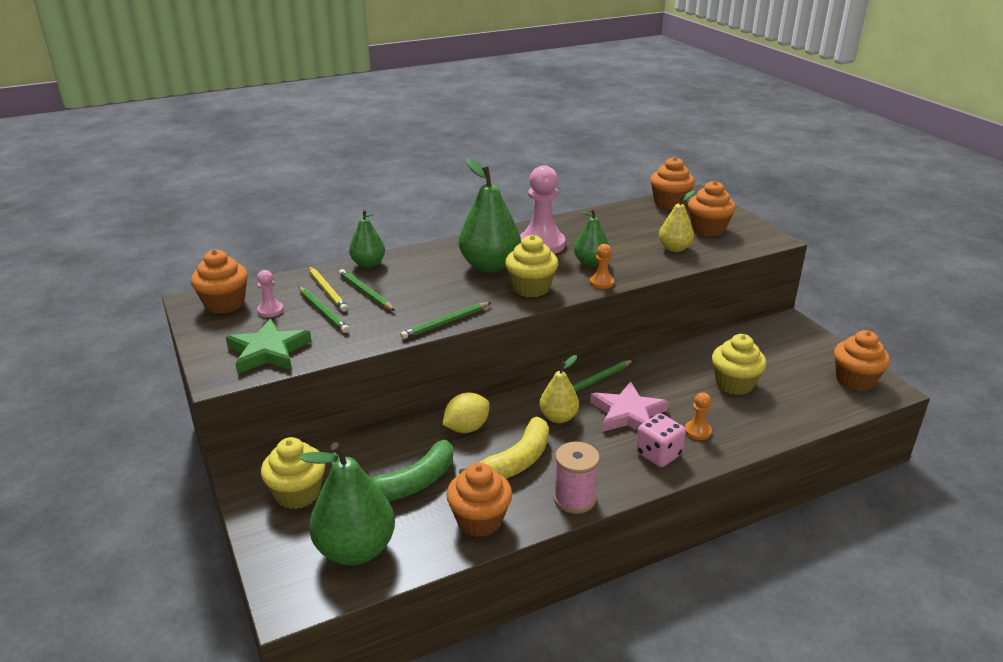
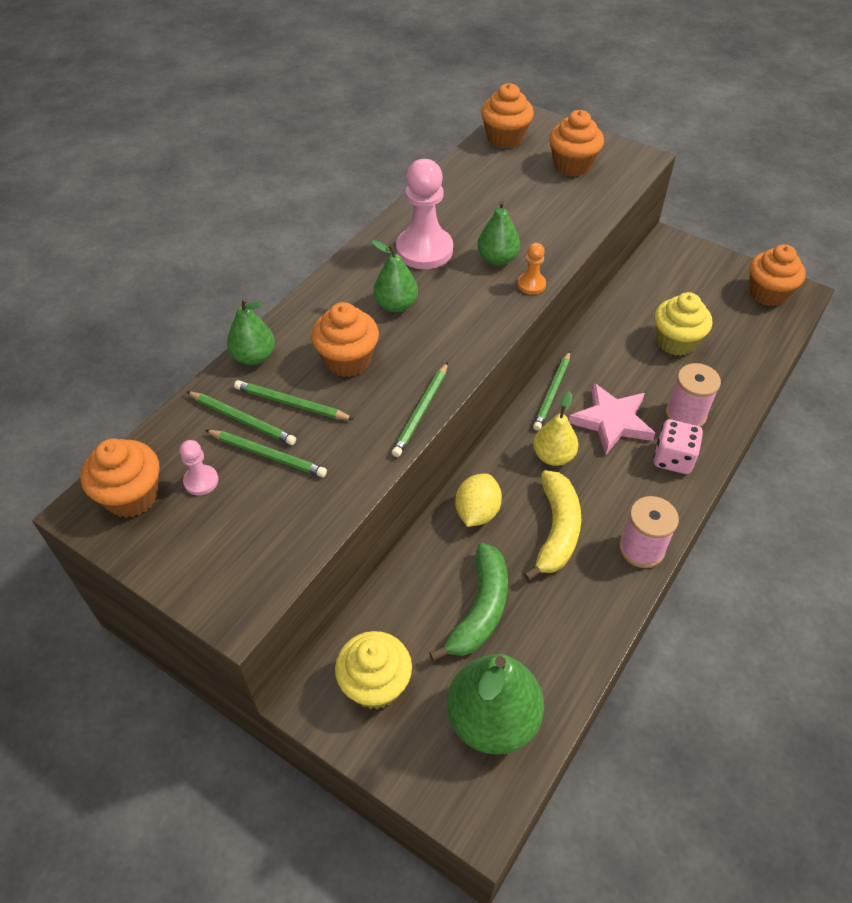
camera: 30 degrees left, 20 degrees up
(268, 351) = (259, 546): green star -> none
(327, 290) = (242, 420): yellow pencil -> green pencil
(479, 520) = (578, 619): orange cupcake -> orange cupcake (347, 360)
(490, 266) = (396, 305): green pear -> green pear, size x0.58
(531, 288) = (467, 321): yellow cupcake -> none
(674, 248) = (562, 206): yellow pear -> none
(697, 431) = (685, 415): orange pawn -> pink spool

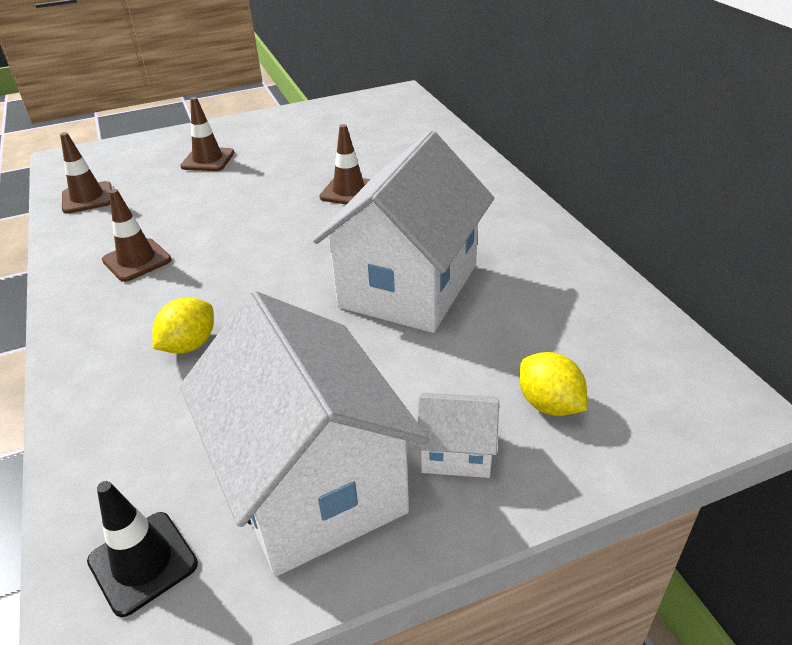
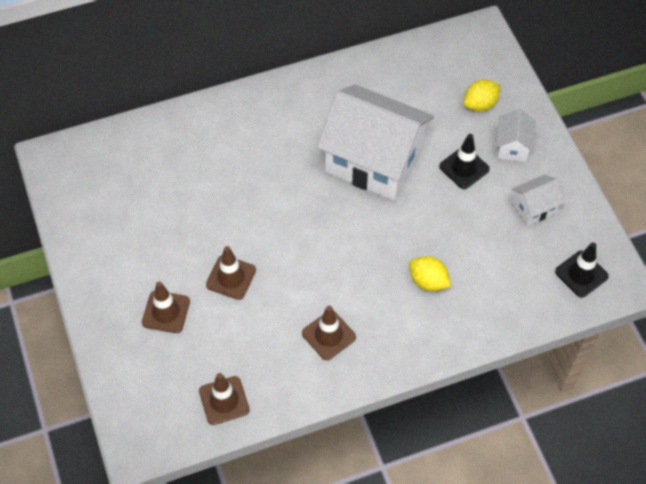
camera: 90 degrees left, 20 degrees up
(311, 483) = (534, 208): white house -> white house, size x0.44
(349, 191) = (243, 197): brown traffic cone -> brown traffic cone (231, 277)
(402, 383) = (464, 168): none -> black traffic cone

## Goal of the exercise:
Go to the line with "camera: 90 degrees left, 20 degrees up" and set down that line and every line after it, through the end of the material above, word for word.

## Answer for this exercise:
camera: 90 degrees left, 20 degrees up
(311, 483) = (534, 208): white house -> white house, size x0.44
(349, 191) = (243, 197): brown traffic cone -> brown traffic cone (231, 277)
(402, 383) = (464, 168): none -> black traffic cone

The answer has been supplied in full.